*** Opening EXERCISE DATA ***

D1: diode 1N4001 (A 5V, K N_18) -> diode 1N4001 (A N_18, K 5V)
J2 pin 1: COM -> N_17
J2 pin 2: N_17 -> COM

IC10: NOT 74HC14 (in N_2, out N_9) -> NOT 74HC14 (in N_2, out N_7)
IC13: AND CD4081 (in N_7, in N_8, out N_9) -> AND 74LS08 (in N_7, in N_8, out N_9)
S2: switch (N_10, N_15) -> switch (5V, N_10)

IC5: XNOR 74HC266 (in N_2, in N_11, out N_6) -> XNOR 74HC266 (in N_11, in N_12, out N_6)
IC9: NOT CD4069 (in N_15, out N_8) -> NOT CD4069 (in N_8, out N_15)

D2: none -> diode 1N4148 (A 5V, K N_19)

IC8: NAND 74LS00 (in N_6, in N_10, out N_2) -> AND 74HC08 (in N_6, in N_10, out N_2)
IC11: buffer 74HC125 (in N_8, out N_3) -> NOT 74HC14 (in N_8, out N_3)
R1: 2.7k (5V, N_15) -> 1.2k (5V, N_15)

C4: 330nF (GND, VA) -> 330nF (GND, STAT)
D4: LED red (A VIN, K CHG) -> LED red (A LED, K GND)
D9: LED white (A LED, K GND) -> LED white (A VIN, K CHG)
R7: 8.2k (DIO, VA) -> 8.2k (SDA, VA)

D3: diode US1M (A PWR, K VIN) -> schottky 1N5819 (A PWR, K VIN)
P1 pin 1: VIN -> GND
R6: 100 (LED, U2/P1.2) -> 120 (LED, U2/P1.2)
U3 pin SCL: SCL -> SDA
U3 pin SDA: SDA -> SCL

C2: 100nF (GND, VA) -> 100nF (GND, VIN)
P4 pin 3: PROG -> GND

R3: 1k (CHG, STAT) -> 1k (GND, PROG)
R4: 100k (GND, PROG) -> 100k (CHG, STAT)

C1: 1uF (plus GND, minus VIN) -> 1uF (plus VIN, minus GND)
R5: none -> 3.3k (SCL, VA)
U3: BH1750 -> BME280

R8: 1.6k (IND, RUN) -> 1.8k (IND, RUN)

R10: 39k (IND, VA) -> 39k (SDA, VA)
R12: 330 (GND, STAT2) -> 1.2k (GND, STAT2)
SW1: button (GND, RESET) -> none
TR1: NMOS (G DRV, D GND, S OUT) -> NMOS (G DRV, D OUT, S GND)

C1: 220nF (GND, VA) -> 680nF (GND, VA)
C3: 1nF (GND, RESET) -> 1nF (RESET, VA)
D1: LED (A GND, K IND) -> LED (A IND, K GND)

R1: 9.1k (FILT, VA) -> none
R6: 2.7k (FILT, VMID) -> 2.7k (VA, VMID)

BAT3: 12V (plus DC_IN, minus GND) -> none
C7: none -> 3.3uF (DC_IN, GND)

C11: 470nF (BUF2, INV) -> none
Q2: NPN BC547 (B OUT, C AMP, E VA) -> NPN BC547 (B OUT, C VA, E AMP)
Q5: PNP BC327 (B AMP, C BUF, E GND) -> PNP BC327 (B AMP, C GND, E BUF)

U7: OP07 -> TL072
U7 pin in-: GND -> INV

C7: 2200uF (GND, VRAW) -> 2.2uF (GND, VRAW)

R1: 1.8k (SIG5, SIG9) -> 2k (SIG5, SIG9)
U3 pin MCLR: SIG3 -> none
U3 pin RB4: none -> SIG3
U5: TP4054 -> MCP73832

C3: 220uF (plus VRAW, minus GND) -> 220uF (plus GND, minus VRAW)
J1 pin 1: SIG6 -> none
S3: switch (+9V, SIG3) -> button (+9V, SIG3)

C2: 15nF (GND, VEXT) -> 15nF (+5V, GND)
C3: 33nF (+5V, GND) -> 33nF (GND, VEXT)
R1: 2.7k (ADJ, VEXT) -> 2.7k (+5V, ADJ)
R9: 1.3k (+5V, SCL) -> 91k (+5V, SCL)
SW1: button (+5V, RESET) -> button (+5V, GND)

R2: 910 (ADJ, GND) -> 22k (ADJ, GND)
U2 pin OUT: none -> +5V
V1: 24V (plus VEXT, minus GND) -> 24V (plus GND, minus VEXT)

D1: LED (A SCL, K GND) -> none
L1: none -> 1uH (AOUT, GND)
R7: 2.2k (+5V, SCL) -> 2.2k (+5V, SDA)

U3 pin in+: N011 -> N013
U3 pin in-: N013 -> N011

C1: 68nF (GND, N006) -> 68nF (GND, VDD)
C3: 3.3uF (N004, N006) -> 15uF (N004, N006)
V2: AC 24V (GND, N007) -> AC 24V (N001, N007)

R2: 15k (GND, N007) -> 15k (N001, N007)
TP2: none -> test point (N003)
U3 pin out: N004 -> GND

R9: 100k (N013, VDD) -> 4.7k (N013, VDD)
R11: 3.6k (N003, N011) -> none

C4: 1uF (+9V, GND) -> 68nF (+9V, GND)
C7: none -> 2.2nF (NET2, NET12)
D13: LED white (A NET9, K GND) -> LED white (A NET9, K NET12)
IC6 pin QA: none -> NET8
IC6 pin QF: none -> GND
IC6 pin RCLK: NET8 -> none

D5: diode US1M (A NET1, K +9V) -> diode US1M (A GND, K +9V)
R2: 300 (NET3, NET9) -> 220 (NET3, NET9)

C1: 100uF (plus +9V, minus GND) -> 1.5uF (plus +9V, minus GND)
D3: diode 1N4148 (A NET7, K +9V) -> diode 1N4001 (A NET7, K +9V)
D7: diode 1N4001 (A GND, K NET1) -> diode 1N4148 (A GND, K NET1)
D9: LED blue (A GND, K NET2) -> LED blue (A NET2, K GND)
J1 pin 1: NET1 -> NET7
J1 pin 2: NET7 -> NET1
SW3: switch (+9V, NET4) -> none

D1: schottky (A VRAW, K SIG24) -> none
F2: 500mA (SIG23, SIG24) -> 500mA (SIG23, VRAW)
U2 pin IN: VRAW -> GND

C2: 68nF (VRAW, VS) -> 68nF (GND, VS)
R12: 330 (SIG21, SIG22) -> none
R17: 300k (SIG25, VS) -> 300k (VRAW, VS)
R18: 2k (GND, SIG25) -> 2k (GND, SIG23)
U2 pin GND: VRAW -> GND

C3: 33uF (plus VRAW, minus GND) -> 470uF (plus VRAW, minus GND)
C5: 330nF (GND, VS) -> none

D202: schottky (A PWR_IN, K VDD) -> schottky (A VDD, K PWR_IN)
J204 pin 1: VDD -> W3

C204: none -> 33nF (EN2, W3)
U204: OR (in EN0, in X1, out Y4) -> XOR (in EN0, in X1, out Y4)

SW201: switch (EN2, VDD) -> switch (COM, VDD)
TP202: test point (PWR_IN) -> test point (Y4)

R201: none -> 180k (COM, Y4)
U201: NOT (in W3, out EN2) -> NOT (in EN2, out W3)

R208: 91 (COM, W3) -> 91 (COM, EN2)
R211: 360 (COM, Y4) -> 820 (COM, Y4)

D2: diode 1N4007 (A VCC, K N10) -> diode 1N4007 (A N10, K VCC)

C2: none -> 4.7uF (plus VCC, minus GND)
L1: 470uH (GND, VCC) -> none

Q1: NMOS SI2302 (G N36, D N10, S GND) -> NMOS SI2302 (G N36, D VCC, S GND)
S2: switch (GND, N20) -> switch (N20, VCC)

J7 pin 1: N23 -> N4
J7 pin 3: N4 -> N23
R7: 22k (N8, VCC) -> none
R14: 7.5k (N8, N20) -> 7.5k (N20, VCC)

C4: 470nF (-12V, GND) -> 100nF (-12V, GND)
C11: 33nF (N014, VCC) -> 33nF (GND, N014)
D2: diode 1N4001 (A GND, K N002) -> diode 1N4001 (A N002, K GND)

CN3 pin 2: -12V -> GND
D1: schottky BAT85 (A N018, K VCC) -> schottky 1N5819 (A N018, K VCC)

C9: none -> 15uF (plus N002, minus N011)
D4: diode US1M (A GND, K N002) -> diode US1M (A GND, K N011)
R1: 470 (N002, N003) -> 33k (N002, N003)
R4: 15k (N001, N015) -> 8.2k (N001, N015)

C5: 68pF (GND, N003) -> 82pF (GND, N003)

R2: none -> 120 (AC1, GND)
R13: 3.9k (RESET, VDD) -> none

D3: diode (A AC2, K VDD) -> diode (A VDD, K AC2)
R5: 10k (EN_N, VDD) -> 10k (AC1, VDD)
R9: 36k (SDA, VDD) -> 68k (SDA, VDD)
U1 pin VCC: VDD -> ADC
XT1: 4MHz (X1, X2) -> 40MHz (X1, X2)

*** Closing EXERCISE DATA ***

• [AIM OF THE TASK]: After locating the line containing "C4: 470nF (-12V, GND) -> 100nF (-12V, GND)", write out that line and all remaining lines of the records exactly, with nothing added.

• [EXERCISE RESPONSE]:
C4: 470nF (-12V, GND) -> 100nF (-12V, GND)
C11: 33nF (N014, VCC) -> 33nF (GND, N014)
D2: diode 1N4001 (A GND, K N002) -> diode 1N4001 (A N002, K GND)

CN3 pin 2: -12V -> GND
D1: schottky BAT85 (A N018, K VCC) -> schottky 1N5819 (A N018, K VCC)

C9: none -> 15uF (plus N002, minus N011)
D4: diode US1M (A GND, K N002) -> diode US1M (A GND, K N011)
R1: 470 (N002, N003) -> 33k (N002, N003)
R4: 15k (N001, N015) -> 8.2k (N001, N015)

C5: 68pF (GND, N003) -> 82pF (GND, N003)

R2: none -> 120 (AC1, GND)
R13: 3.9k (RESET, VDD) -> none

D3: diode (A AC2, K VDD) -> diode (A VDD, K AC2)
R5: 10k (EN_N, VDD) -> 10k (AC1, VDD)
R9: 36k (SDA, VDD) -> 68k (SDA, VDD)
U1 pin VCC: VDD -> ADC
XT1: 4MHz (X1, X2) -> 40MHz (X1, X2)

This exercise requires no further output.